» DATA SUPPLIED:
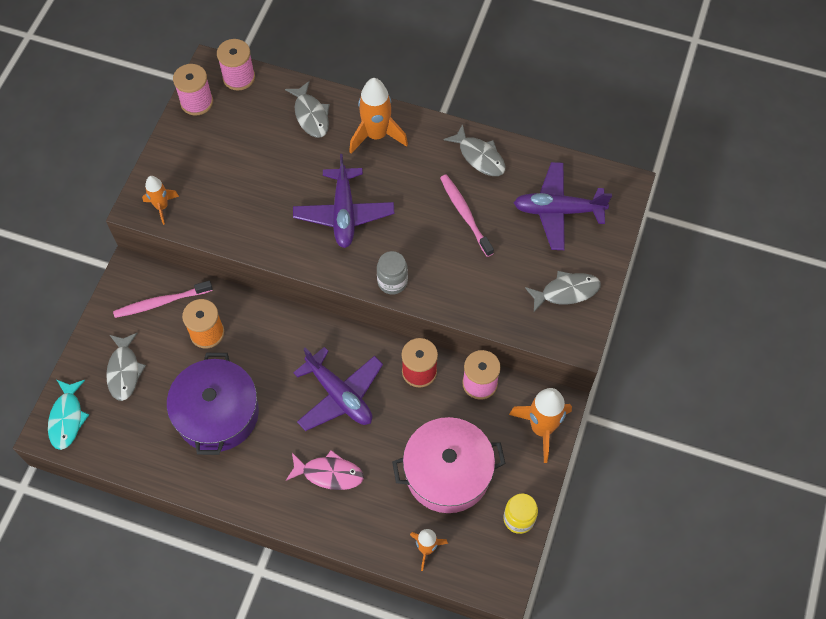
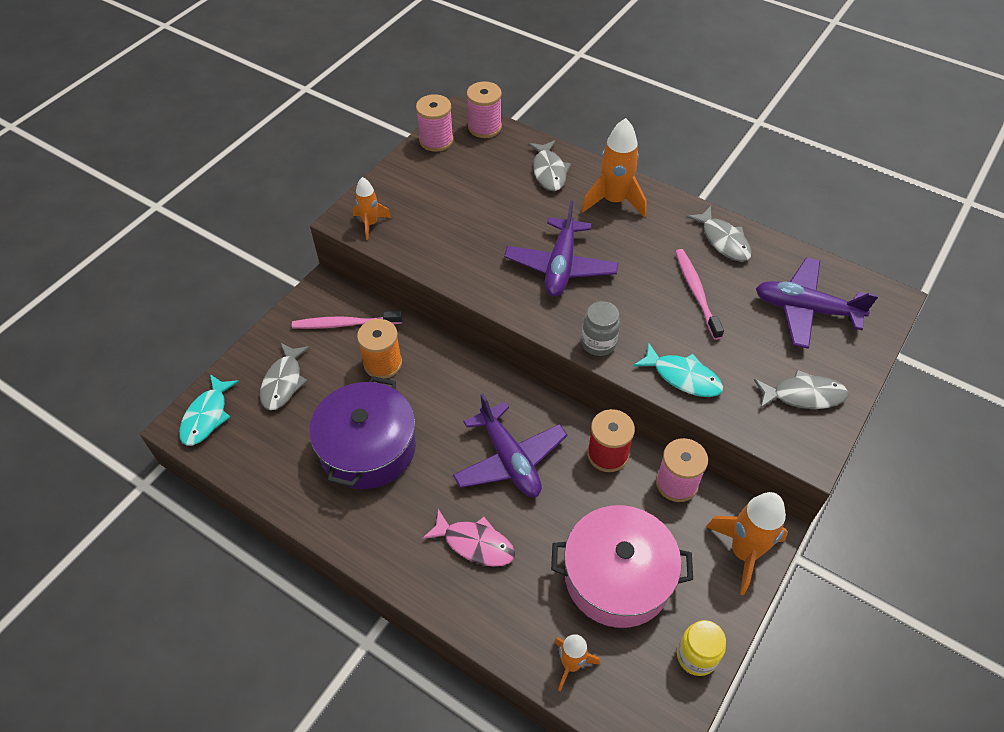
camera: 15 degrees right, 10 degrees down
none -> turquoise fish [633,342,723,397]

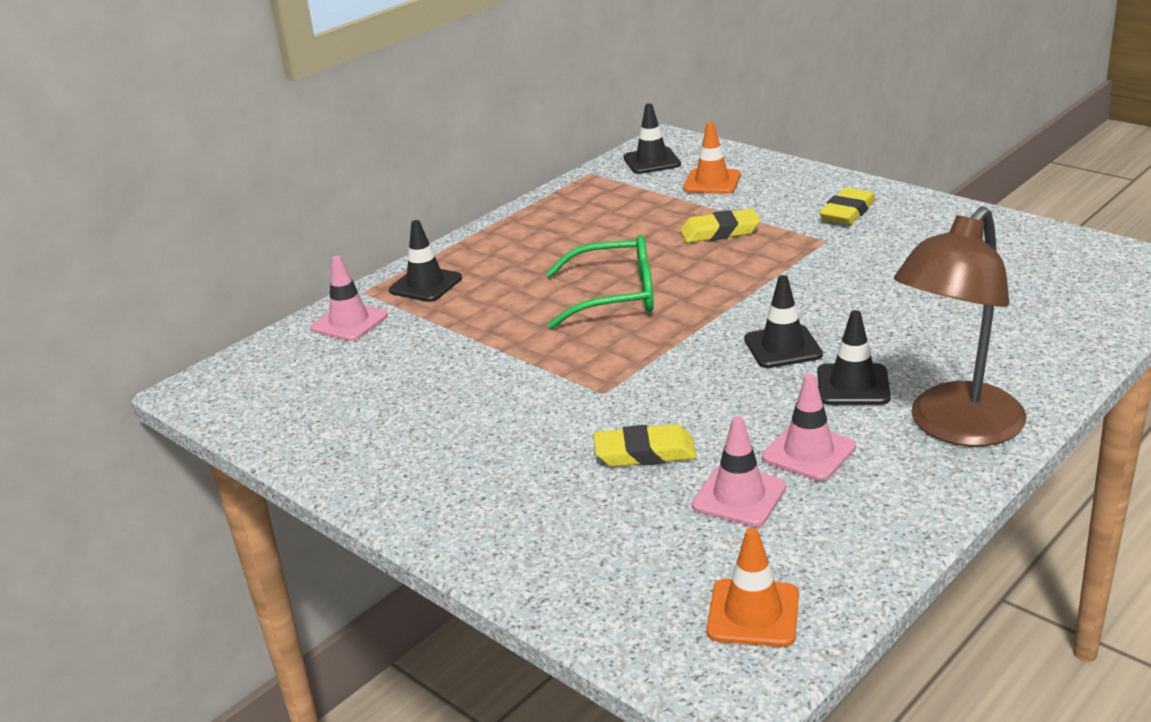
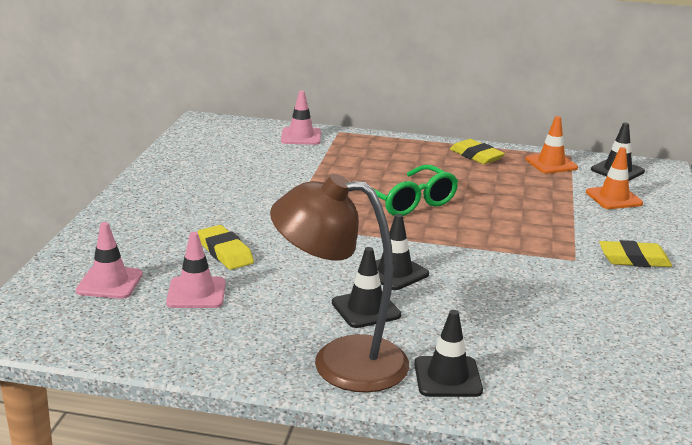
camera: 55 degrees right, 5 degrees down
black traffic cone [389,220,462,302] -> black traffic cone moved to [414,310,483,397]
yellow eraser [680,209,760,243] -> yellow eraser moved to [450,139,505,164]
orange traffic cone [707,527,799,647] -> orange traffic cone moved to [525,116,578,174]
pink traffic cone [762,374,856,481] -> pink traffic cone moved to [76,222,143,299]

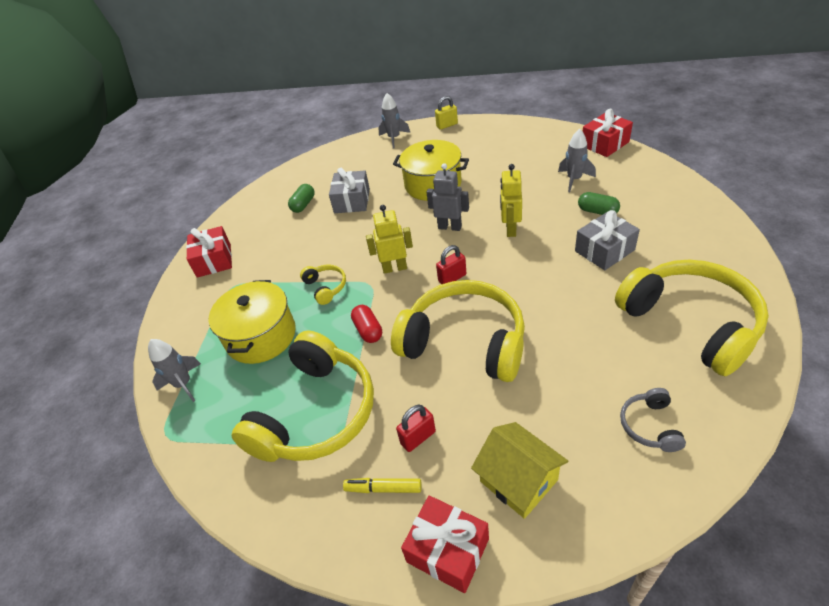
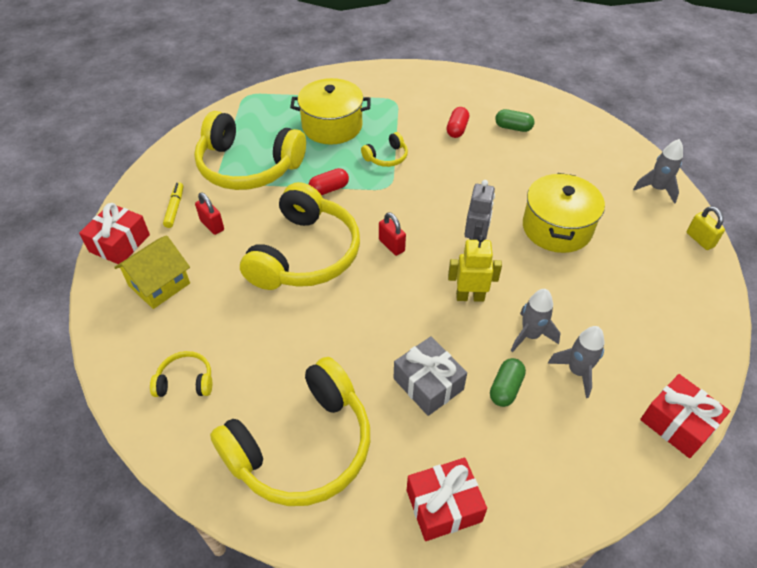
camera: 80 degrees right, 5 degrees up
grey rocket [148,339,201,402] -> grey rocket moved to [511,289,561,352]
red gift [186,226,232,278] -> red gift moved to [407,458,487,541]
grey gift [329,168,370,213] -> none
yellow robot [366,205,413,274] -> none
grey headphones [620,388,686,452] -> yellow headphones [150,351,212,397]
none -> red capsule [447,107,469,138]

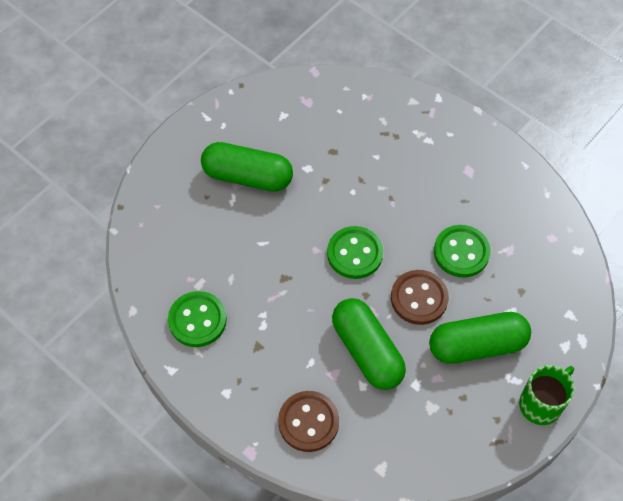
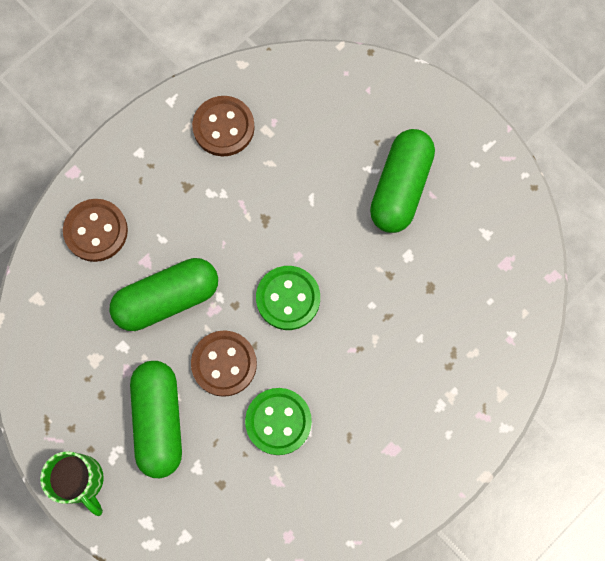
camera: 95 degrees right, 15 degrees up
green button [168,291,227,347] -> brown button [192,96,255,156]

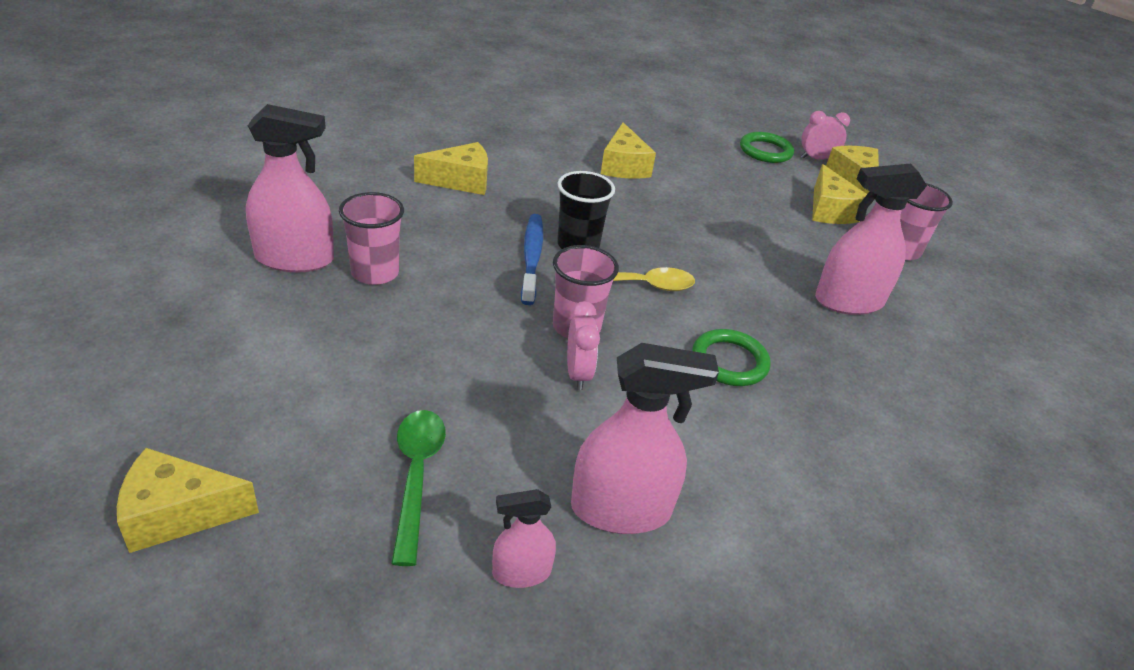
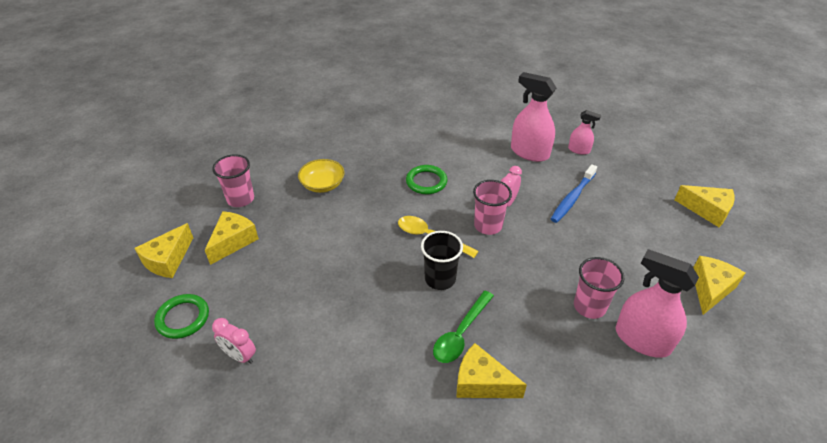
camera: 140 degrees left, 5 degrees up
green spoon [391,410,446,566] -> green spoon moved to [433,291,494,363]
blue toothbrush [521,214,543,305] -> blue toothbrush moved to [551,164,597,223]
yellow cheese [601,122,656,179] -> yellow cheese moved to [693,256,745,315]
pink clock [801,111,850,160] -> pink clock moved to [212,318,256,364]
pink spray bottle [815,164,927,315] -> yellow bowl [298,159,345,193]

» EXERCISE INSTRUCTIONS:
Give the records again exactly as they stand, so that only the pictures are missing.

» ANSWER TO THE EXERCISE:
camera: 15 degrees right, 10 degrees down
none -> turquoise fish [633,342,723,397]

camera: 55 degrees right, 5 degrees down
black traffic cone [389,220,462,302] -> black traffic cone moved to [414,310,483,397]
yellow eraser [680,209,760,243] -> yellow eraser moved to [450,139,505,164]
orange traffic cone [707,527,799,647] -> orange traffic cone moved to [525,116,578,174]
pink traffic cone [762,374,856,481] -> pink traffic cone moved to [76,222,143,299]

camera: 80 degrees right, 5 degrees up
grey rocket [148,339,201,402] -> grey rocket moved to [511,289,561,352]
red gift [186,226,232,278] -> red gift moved to [407,458,487,541]
grey gift [329,168,370,213] -> none
yellow robot [366,205,413,274] -> none
grey headphones [620,388,686,452] -> yellow headphones [150,351,212,397]
none -> red capsule [447,107,469,138]

camera: 95 degrees right, 15 degrees up
green button [168,291,227,347] -> brown button [192,96,255,156]

camera: 140 degrees left, 5 degrees up
green spoon [391,410,446,566] -> green spoon moved to [433,291,494,363]
blue toothbrush [521,214,543,305] -> blue toothbrush moved to [551,164,597,223]
yellow cheese [601,122,656,179] -> yellow cheese moved to [693,256,745,315]
pink clock [801,111,850,160] -> pink clock moved to [212,318,256,364]
pink spray bottle [815,164,927,315] -> yellow bowl [298,159,345,193]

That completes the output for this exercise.